§ REQUIREMENT
Work out how many lines in these entries include the string "cylinder", and give only that figure.

§ RECORDS TO PROCESS
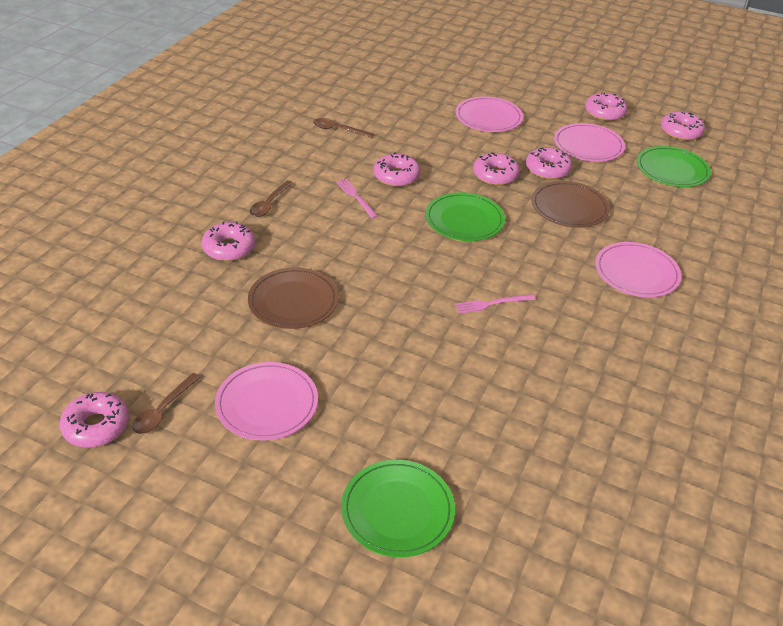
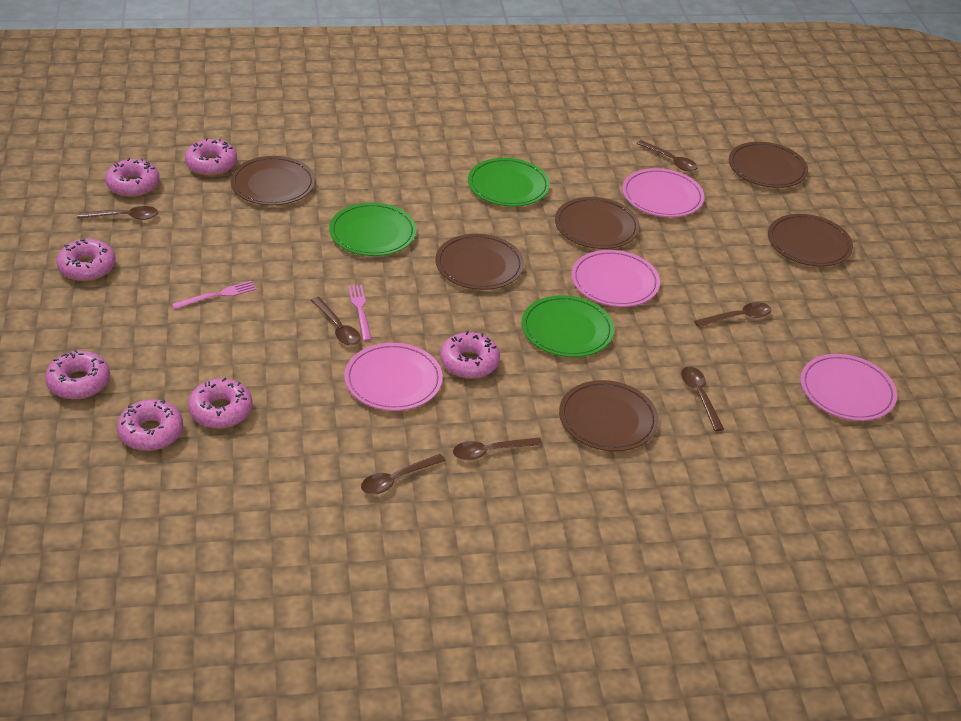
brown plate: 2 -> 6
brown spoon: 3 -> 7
...
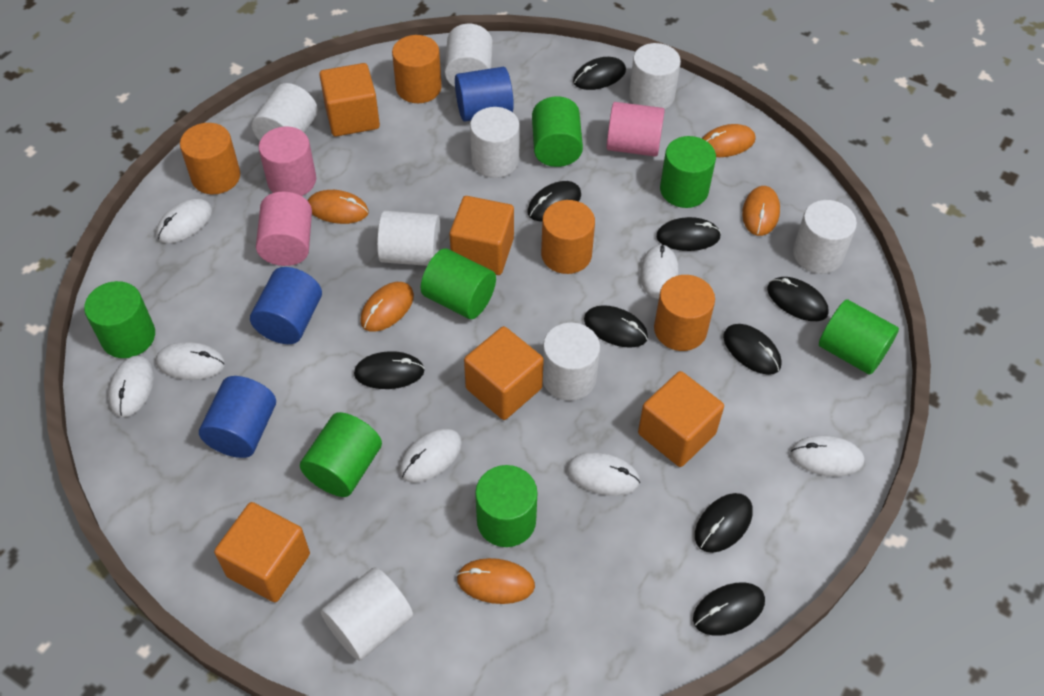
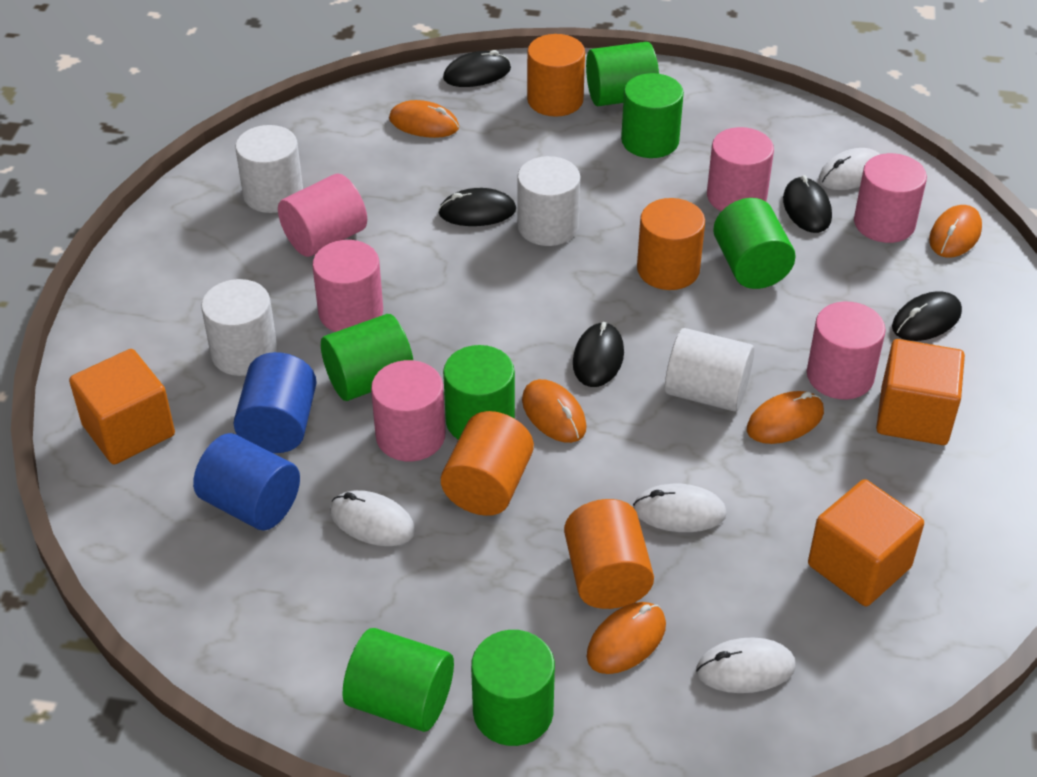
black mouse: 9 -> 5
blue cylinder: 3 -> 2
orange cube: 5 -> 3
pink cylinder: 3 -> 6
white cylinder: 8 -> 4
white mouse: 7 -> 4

§ TASK RESULT
3